JOB ITEM: Set down each entry exactly; omit images.
*** RECORDED DATA ***
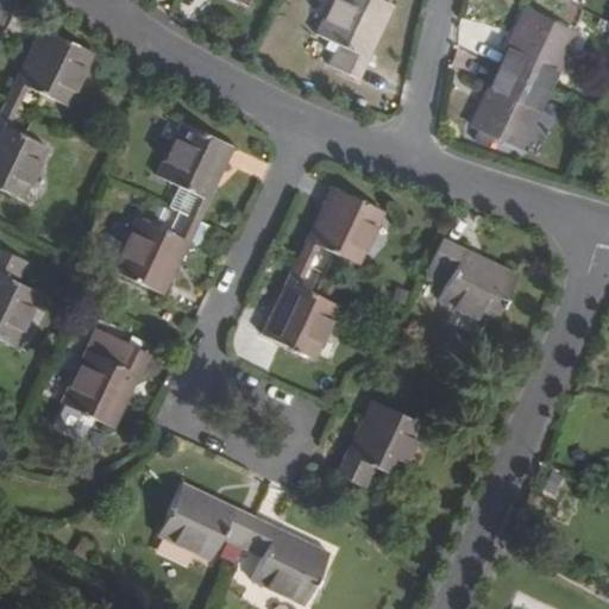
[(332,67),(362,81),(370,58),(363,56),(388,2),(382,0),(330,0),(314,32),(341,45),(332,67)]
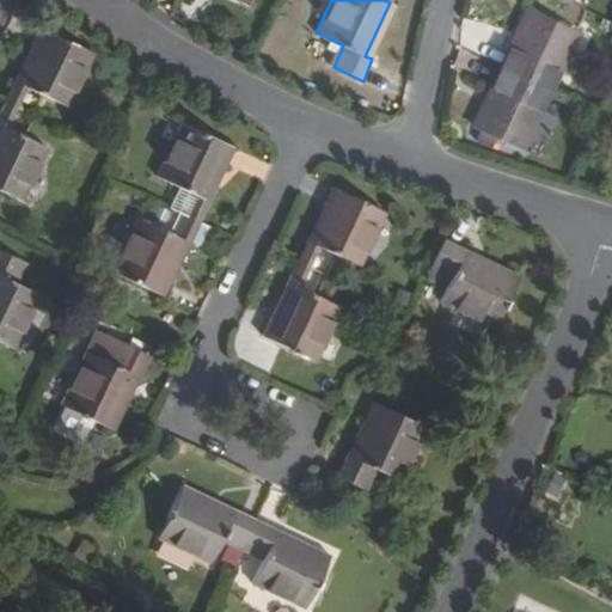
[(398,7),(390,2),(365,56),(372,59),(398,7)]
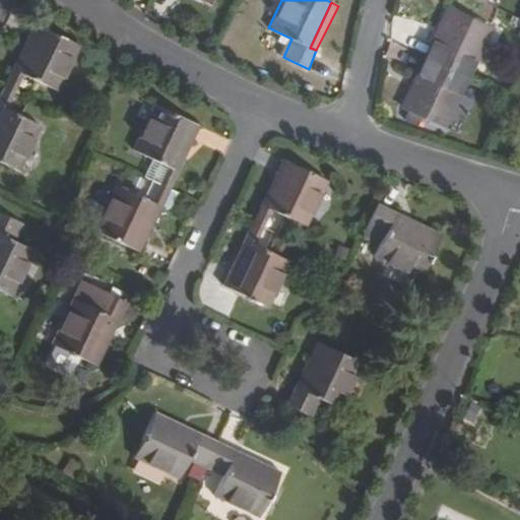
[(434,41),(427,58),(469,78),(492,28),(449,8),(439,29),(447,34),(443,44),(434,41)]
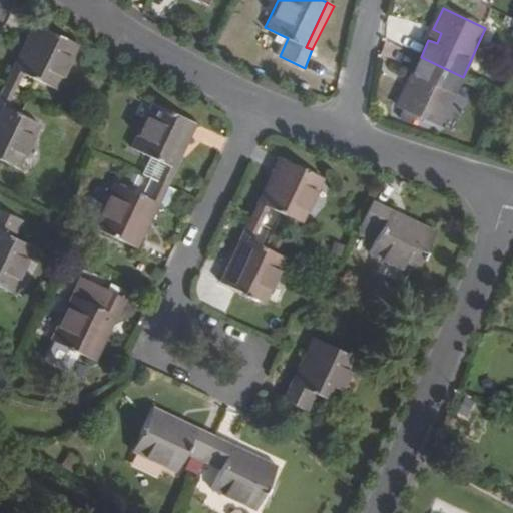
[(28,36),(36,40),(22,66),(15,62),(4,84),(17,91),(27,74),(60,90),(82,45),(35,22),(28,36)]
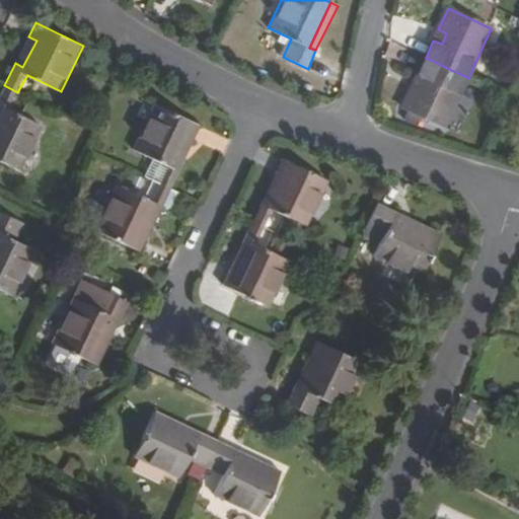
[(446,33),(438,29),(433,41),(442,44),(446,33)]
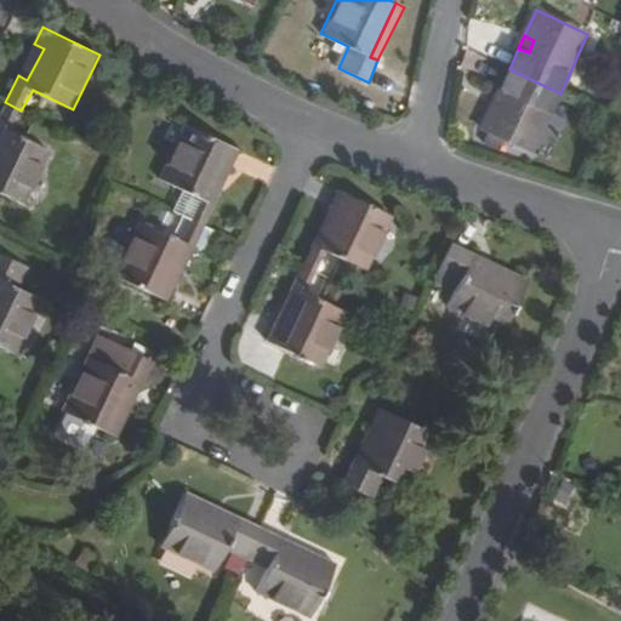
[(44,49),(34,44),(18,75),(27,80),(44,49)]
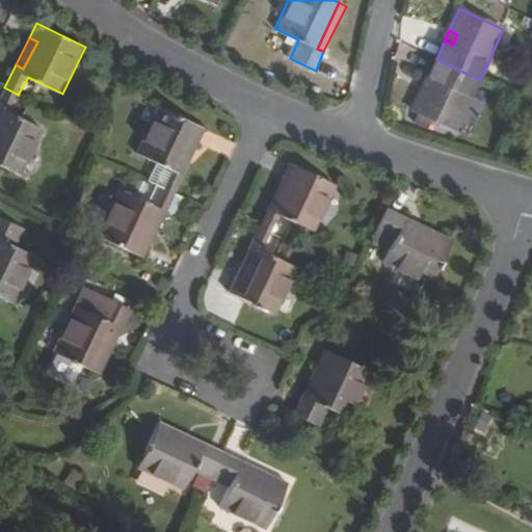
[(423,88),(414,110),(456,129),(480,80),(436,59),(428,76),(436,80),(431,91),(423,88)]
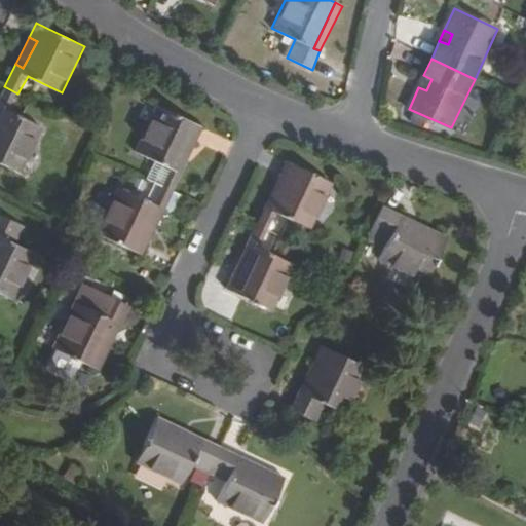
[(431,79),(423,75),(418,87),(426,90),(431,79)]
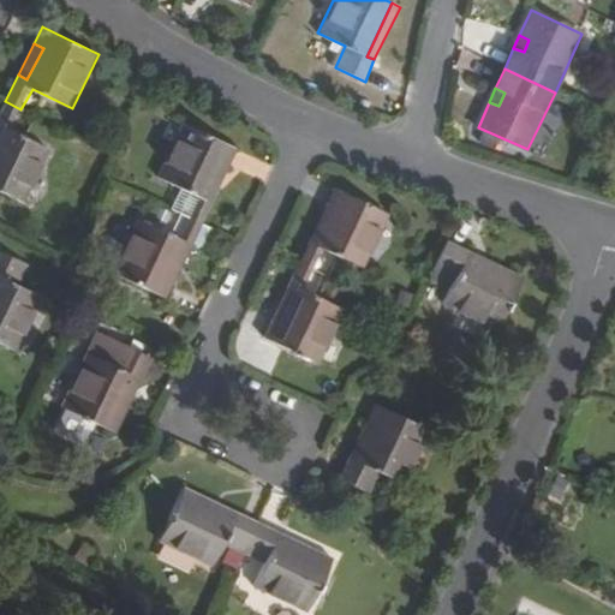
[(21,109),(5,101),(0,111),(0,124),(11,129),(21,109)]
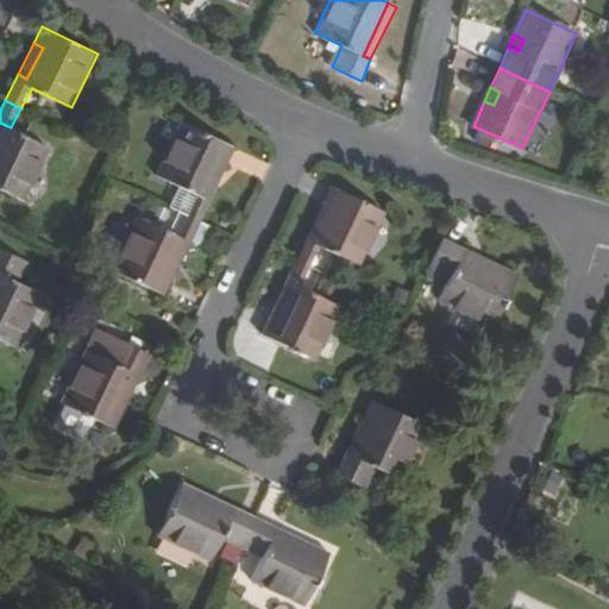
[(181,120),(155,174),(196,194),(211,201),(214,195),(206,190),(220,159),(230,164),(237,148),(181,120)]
*** End of RECORDED DATA ***
TASK OUTPUT:
[(332,67),(362,81),(370,58),(363,56),(388,2),(382,0),(330,0),(314,32),(341,45),(332,67)]
[(398,7),(390,2),(365,56),(372,59),(398,7)]
[(434,41),(427,58),(469,78),(492,28),(449,8),(439,29),(447,34),(443,44),(434,41)]
[(28,36),(36,40),(22,66),(15,62),(4,84),(17,91),(27,74),(60,90),(82,45),(35,22),(28,36)]
[(446,33),(438,29),(433,41),(442,44),(446,33)]
[(44,49),(34,44),(18,75),(27,80),(44,49)]
[(423,88),(414,110),(456,129),(480,80),(436,59),(428,76),(436,80),(431,91),(423,88)]
[(431,79),(423,75),(418,87),(426,90),(431,79)]
[(21,109),(5,101),(0,111),(0,124),(11,129),(21,109)]
[(181,120),(155,174),(196,194),(211,201),(214,195),(206,190),(220,159),(230,164),(237,148),(181,120)]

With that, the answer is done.